** Opening RECORD EXTRACTS block **
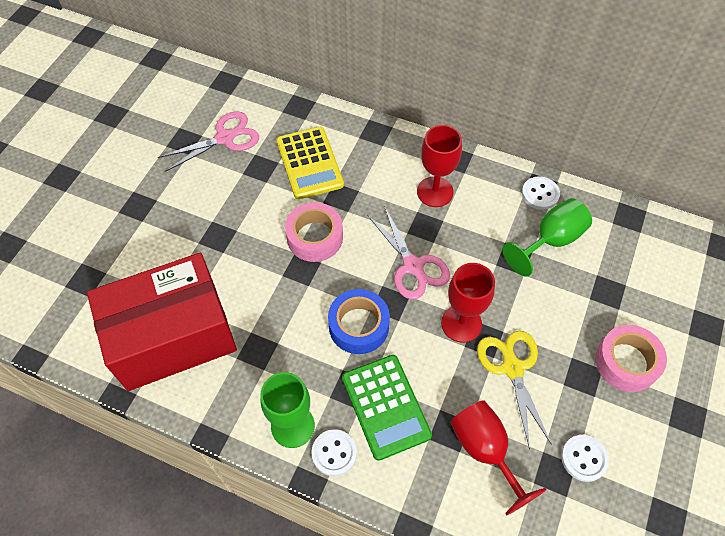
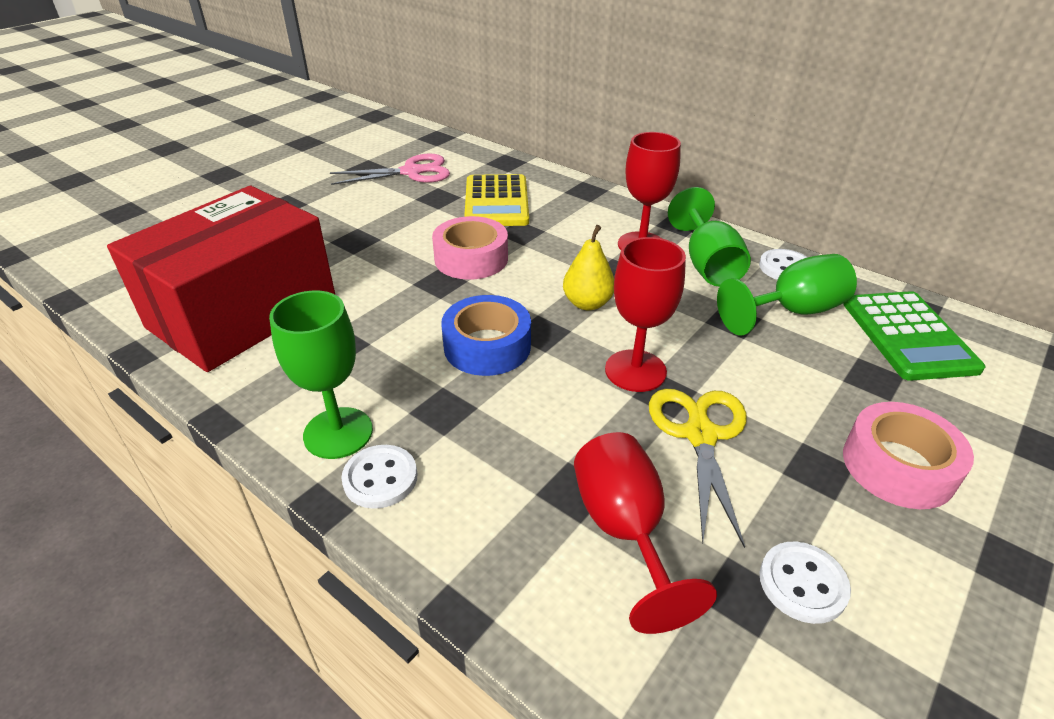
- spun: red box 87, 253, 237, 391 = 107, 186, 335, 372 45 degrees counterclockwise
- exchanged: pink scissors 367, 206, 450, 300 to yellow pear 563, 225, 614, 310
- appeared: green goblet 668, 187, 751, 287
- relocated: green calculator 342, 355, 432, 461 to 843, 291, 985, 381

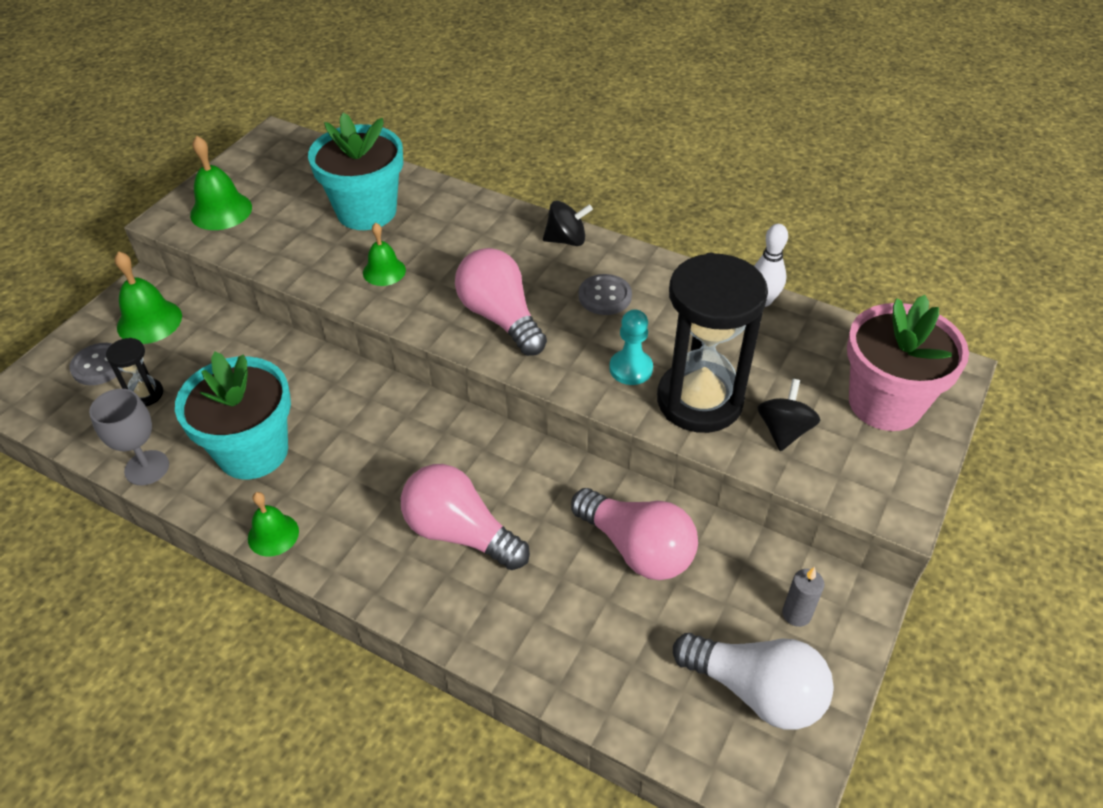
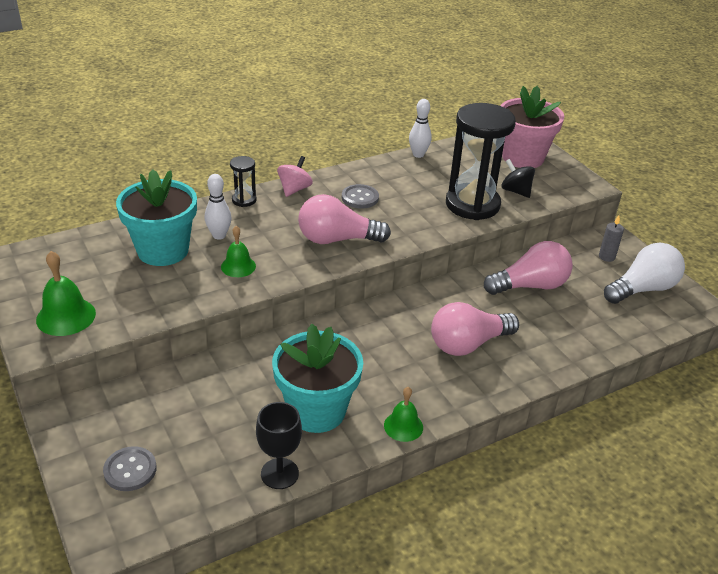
- appeared: white bowling pin 205, 174, 231, 240
- relocated: black hourglass 106, 338, 163, 406 to 230, 156, 257, 207
- colour: grey goblet 89, 389, 169, 485 to black goblet 256, 402, 302, 489
- colour: black spinning top 543, 201, 593, 246 to pink spinning top 277, 156, 313, 197
- missing: green bell 115, 251, 182, 344
- missing: turquoise pawn 609, 309, 653, 385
** Closing RECORD EXTRACTS block **
What are the lines from the one with "- appeared: white" through the end of the entries? Give them again exactly, both end lines included.

**REPLY TO THE EXERCISE:**
- appeared: white bowling pin 205, 174, 231, 240
- relocated: black hourglass 106, 338, 163, 406 to 230, 156, 257, 207
- colour: grey goblet 89, 389, 169, 485 to black goblet 256, 402, 302, 489
- colour: black spinning top 543, 201, 593, 246 to pink spinning top 277, 156, 313, 197
- missing: green bell 115, 251, 182, 344
- missing: turquoise pawn 609, 309, 653, 385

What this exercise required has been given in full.